* [WHAT YOU HAVE TO DO]:
Taking the line with "lime brick A2:A3" as the first and the line with "black brick E7:F7 level 2 -> none" as the last, set down exactly every line in that range from the entries below, and no more.

* [DATASET RECORDS]:
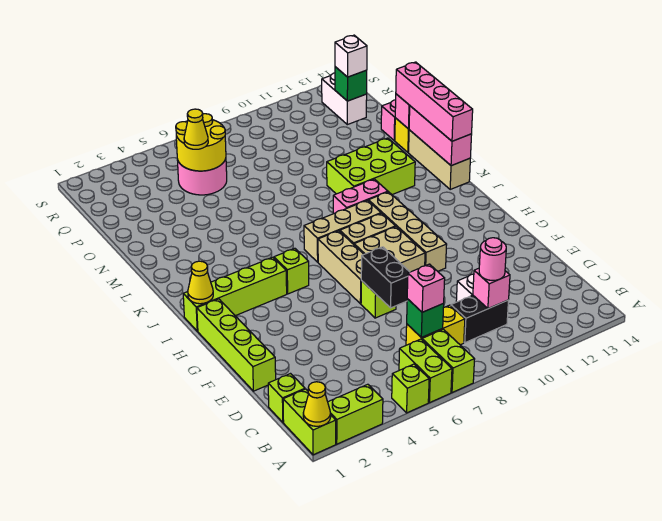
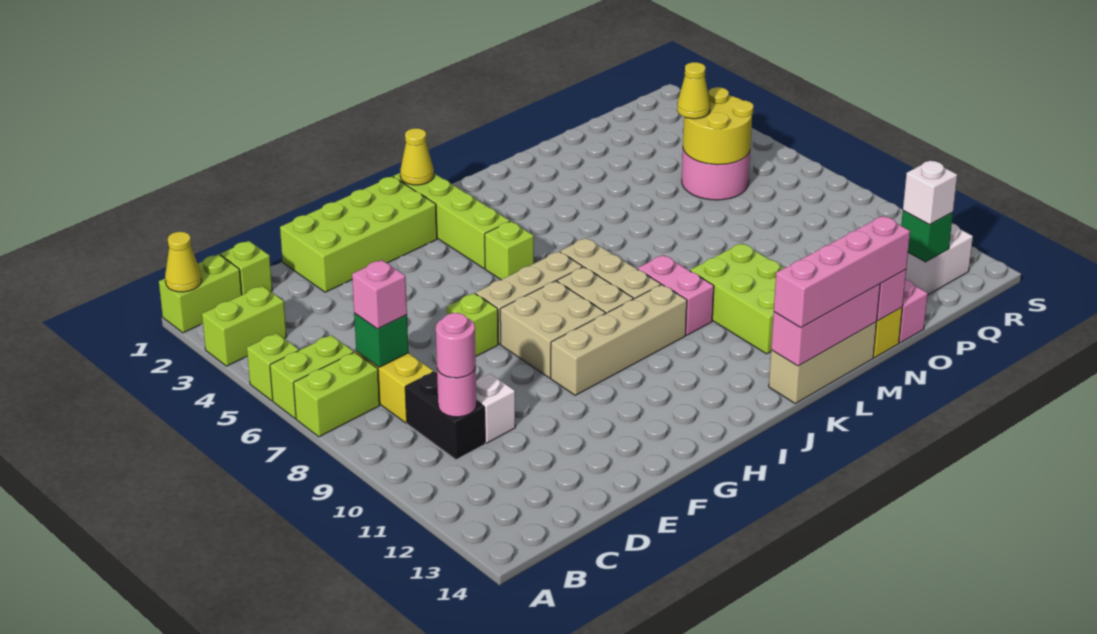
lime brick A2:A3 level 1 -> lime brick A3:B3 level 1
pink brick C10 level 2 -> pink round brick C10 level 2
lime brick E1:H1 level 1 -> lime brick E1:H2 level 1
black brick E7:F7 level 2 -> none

* * *

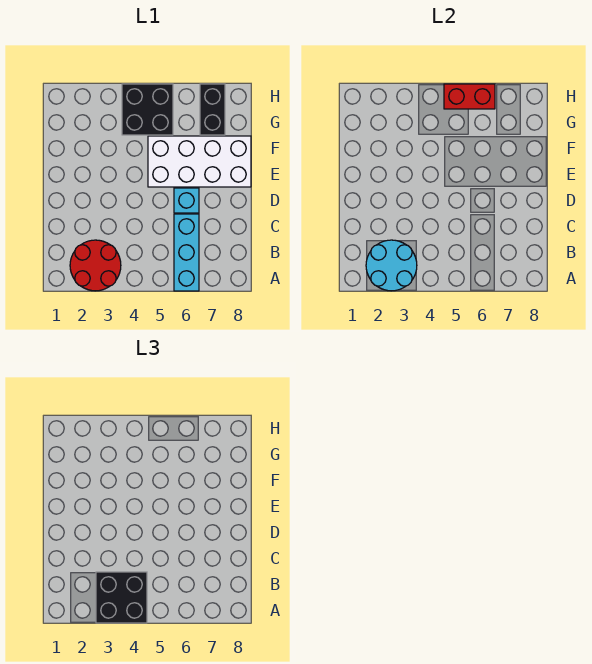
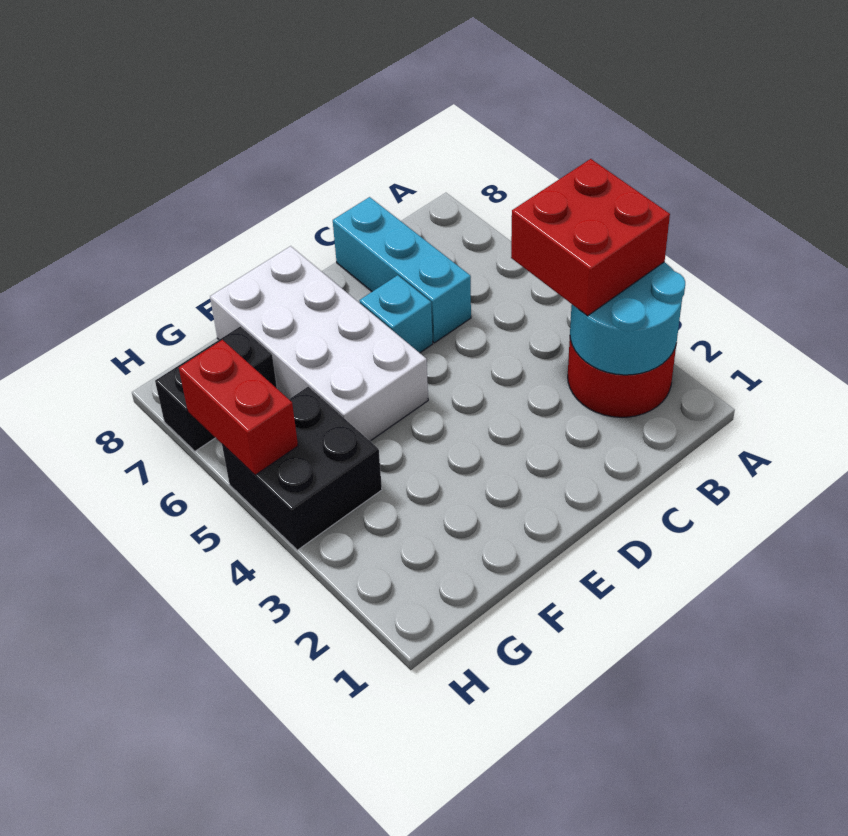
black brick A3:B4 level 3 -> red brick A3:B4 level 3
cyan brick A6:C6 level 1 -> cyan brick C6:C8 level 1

* [RESPONSE TO THE TASK]:
lime brick A2:A3 level 1 -> lime brick A3:B3 level 1
pink brick C10 level 2 -> pink round brick C10 level 2
lime brick E1:H1 level 1 -> lime brick E1:H2 level 1
black brick E7:F7 level 2 -> none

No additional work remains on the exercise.